ABOUT THIS EXERCISE:
Would you reproduce exactly the lines below from the one holding "white brick I6 level 2 -> none" through the one holding "none -> tan brick C6 level 1", inclusive, and no others?

(Scene comparison data)
· · · · · · ·

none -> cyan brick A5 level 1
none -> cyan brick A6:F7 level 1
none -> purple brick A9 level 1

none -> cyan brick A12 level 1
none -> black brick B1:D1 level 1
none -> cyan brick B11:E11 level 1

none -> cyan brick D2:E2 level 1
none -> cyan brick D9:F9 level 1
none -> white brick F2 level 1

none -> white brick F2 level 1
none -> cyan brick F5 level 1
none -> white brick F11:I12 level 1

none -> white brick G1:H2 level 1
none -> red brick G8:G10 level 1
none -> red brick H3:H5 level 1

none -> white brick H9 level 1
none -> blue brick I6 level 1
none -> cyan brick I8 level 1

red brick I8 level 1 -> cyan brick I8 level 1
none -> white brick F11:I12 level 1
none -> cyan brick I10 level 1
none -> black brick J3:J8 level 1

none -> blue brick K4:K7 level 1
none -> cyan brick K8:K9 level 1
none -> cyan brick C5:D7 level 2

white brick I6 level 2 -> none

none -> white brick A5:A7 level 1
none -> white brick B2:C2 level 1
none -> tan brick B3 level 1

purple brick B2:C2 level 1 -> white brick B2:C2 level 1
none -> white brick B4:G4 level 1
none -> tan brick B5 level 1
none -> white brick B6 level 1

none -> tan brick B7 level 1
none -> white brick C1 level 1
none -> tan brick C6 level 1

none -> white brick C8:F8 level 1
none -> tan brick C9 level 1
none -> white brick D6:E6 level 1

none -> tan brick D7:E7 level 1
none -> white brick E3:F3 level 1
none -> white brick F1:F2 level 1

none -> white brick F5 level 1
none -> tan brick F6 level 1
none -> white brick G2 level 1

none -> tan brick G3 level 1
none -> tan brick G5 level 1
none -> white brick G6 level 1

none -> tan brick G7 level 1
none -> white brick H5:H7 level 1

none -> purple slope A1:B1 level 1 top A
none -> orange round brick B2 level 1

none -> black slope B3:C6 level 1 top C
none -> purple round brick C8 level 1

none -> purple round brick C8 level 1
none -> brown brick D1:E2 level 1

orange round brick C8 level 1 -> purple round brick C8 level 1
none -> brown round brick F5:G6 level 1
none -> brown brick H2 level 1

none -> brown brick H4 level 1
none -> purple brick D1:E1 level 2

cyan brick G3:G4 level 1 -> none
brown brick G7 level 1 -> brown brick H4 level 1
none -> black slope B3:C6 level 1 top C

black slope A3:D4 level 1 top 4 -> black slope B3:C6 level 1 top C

· · · · · · ·

RESPONSE TO THE TASK:
white brick I6 level 2 -> none

none -> white brick A5:A7 level 1
none -> white brick B2:C2 level 1
none -> tan brick B3 level 1

purple brick B2:C2 level 1 -> white brick B2:C2 level 1
none -> white brick B4:G4 level 1
none -> tan brick B5 level 1
none -> white brick B6 level 1

none -> tan brick B7 level 1
none -> white brick C1 level 1
none -> tan brick C6 level 1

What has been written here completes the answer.